[[ Data open ]]
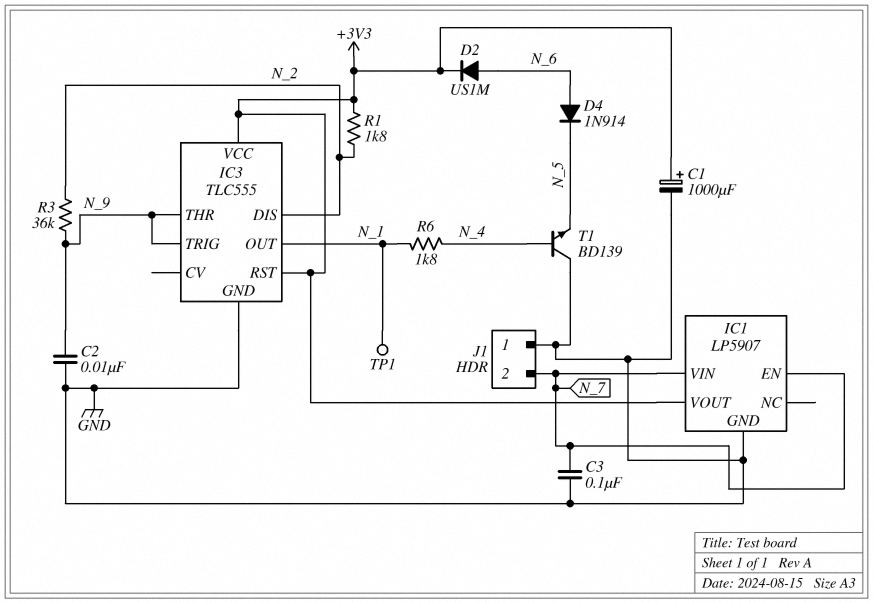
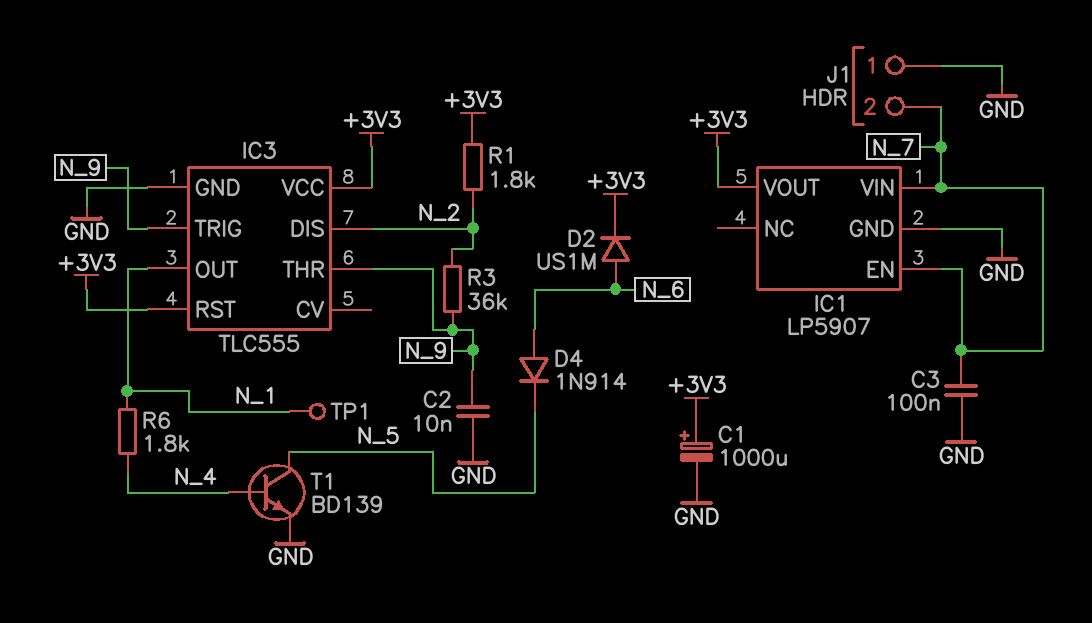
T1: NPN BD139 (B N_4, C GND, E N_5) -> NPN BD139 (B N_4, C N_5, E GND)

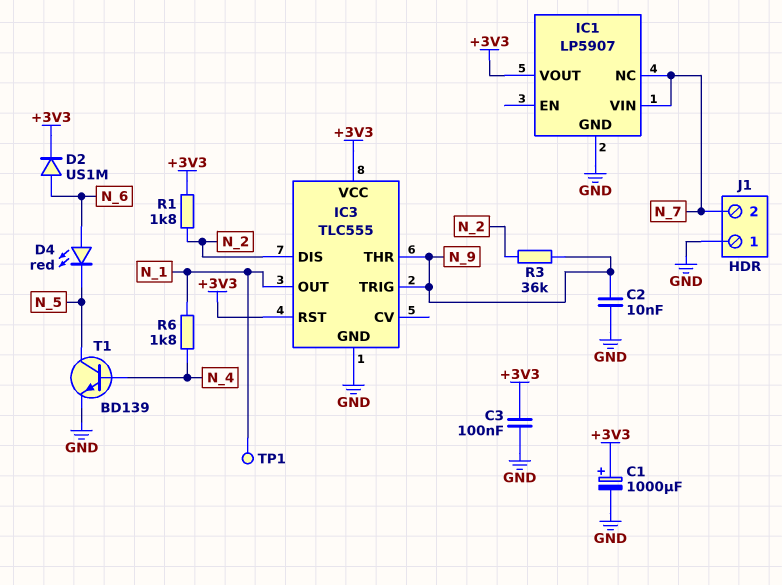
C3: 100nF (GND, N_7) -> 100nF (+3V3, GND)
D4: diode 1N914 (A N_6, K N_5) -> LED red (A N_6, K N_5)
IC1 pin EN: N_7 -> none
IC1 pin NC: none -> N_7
[[ Data closed ]]
* What you need to do *
Every line above should be returned word for word, with the pictures left behind.

* Written reply *
T1: NPN BD139 (B N_4, C GND, E N_5) -> NPN BD139 (B N_4, C N_5, E GND)

C3: 100nF (GND, N_7) -> 100nF (+3V3, GND)
D4: diode 1N914 (A N_6, K N_5) -> LED red (A N_6, K N_5)
IC1 pin EN: N_7 -> none
IC1 pin NC: none -> N_7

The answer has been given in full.